For the data below, transcribe the part that opens with the line containing "blue brick B3:C4" and closes with the line containing "none -> blue brick F4:F5 level 1", exactly and with no pictures.

*** Opening of Records ***

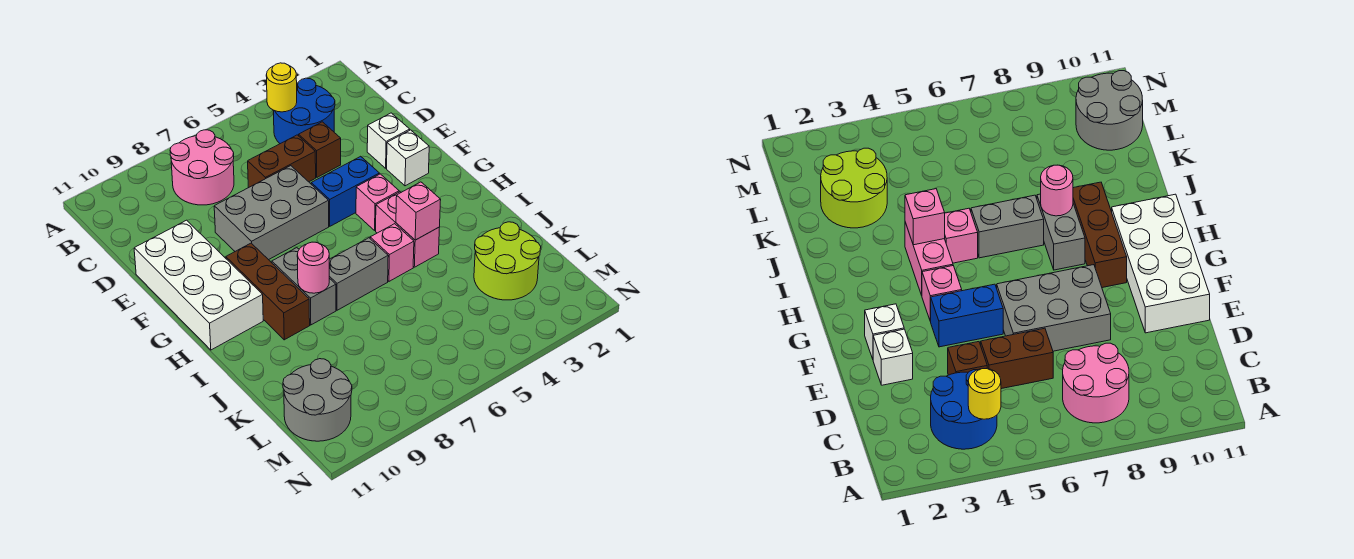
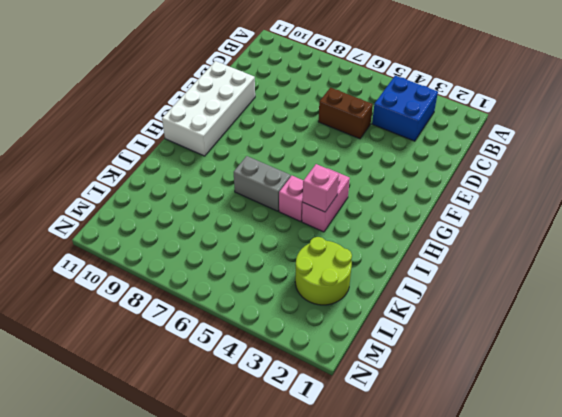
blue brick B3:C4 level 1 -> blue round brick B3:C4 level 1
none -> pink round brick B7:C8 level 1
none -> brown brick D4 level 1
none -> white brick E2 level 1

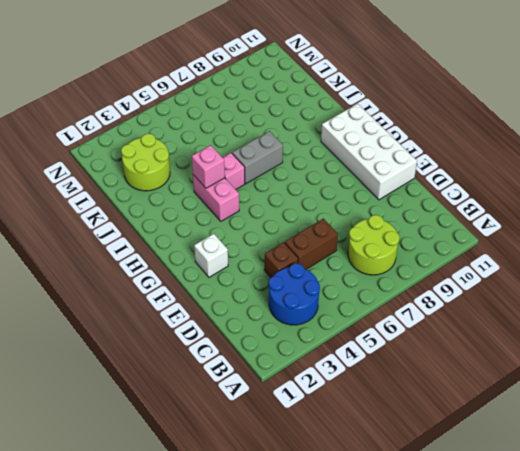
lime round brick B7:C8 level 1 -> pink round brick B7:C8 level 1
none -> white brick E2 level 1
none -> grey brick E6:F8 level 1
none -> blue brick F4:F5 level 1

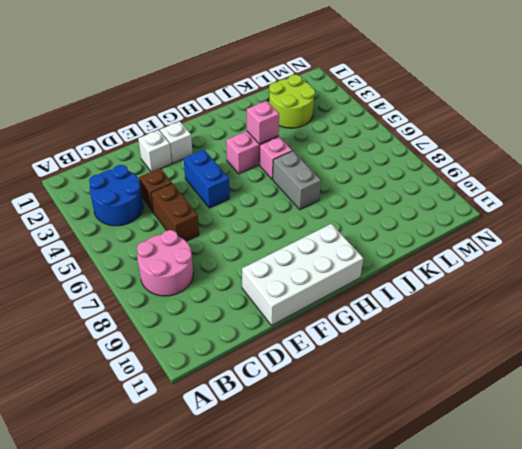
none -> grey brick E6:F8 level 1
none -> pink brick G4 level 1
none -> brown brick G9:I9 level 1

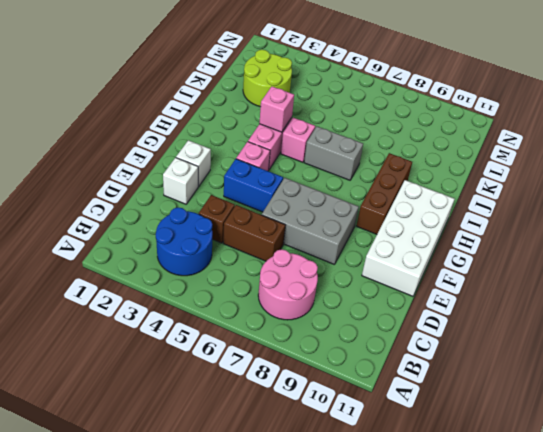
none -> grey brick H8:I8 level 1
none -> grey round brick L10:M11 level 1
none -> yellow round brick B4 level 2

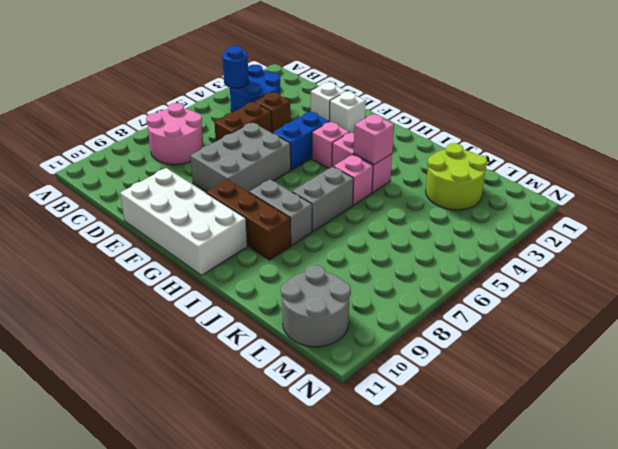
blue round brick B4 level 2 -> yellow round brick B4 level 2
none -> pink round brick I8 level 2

*** Close of Records ***
*** Opening of Records ***

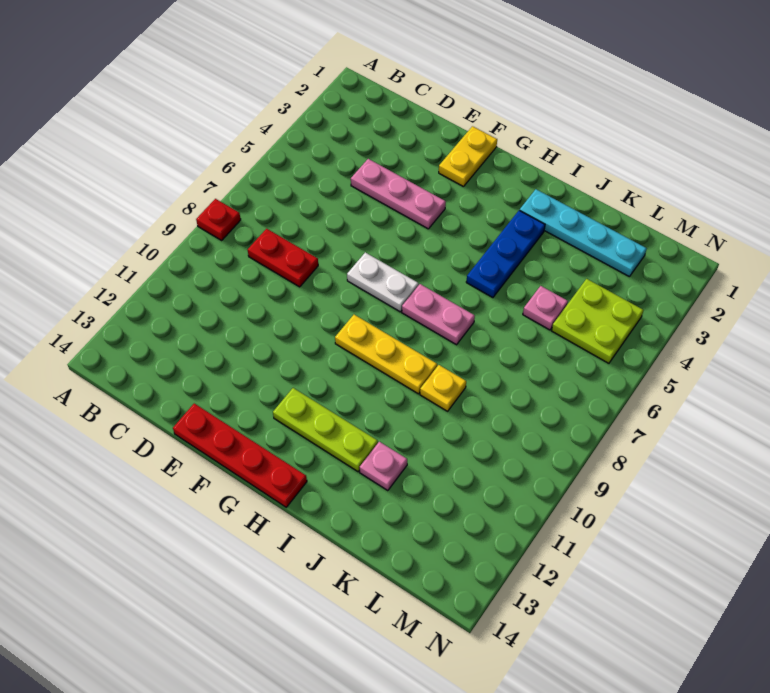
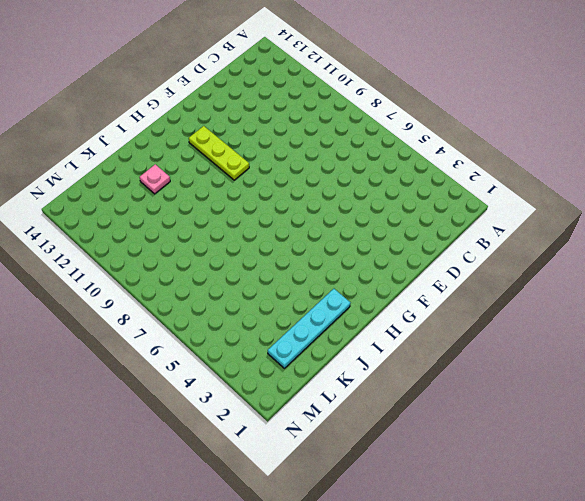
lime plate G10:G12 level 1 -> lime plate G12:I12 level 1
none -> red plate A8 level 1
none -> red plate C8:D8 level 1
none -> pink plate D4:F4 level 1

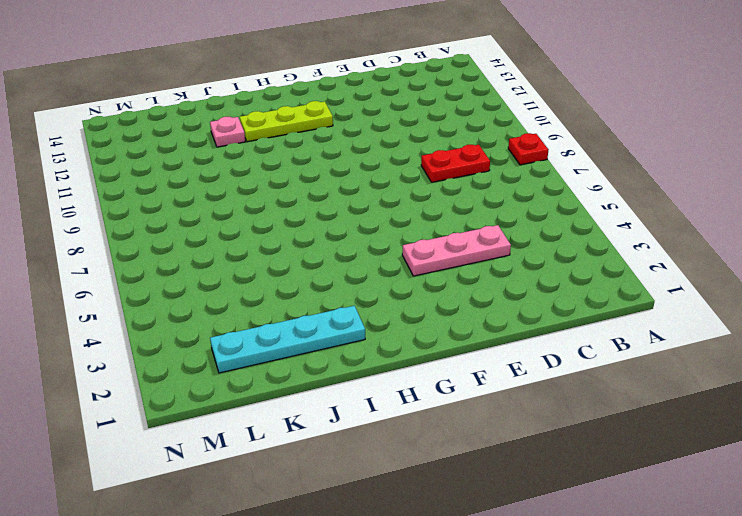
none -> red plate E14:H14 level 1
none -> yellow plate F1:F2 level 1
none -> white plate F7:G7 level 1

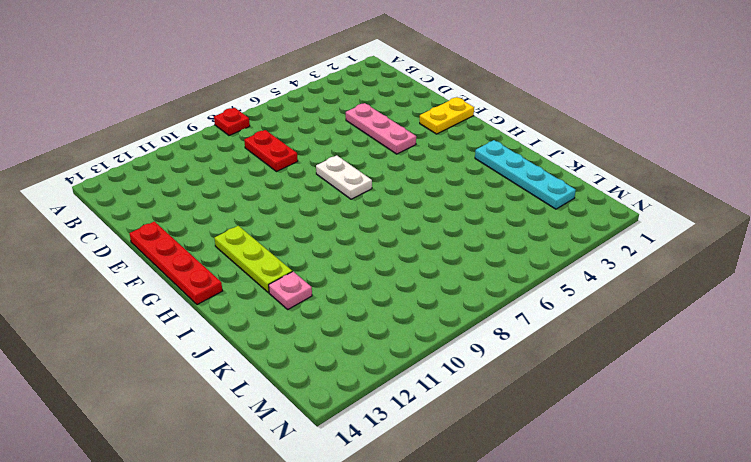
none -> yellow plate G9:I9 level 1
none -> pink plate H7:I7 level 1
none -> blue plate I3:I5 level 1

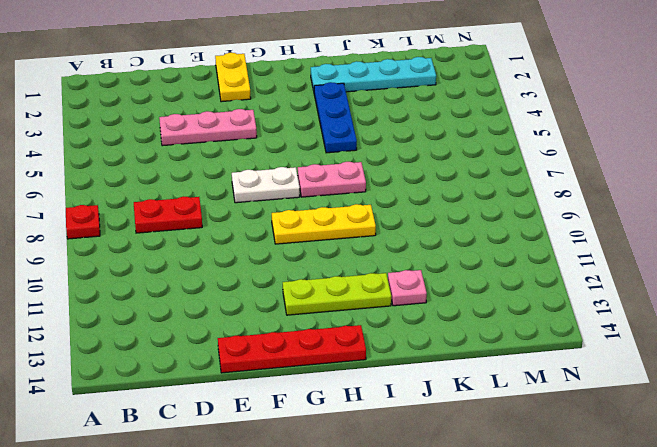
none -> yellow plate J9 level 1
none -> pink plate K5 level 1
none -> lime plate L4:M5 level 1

*** Close of Records ***

▸ Exercise solution
blue brick B3:C4 level 1 -> blue round brick B3:C4 level 1
none -> pink round brick B7:C8 level 1
none -> brown brick D4 level 1
none -> white brick E2 level 1

lime round brick B7:C8 level 1 -> pink round brick B7:C8 level 1
none -> white brick E2 level 1
none -> grey brick E6:F8 level 1
none -> blue brick F4:F5 level 1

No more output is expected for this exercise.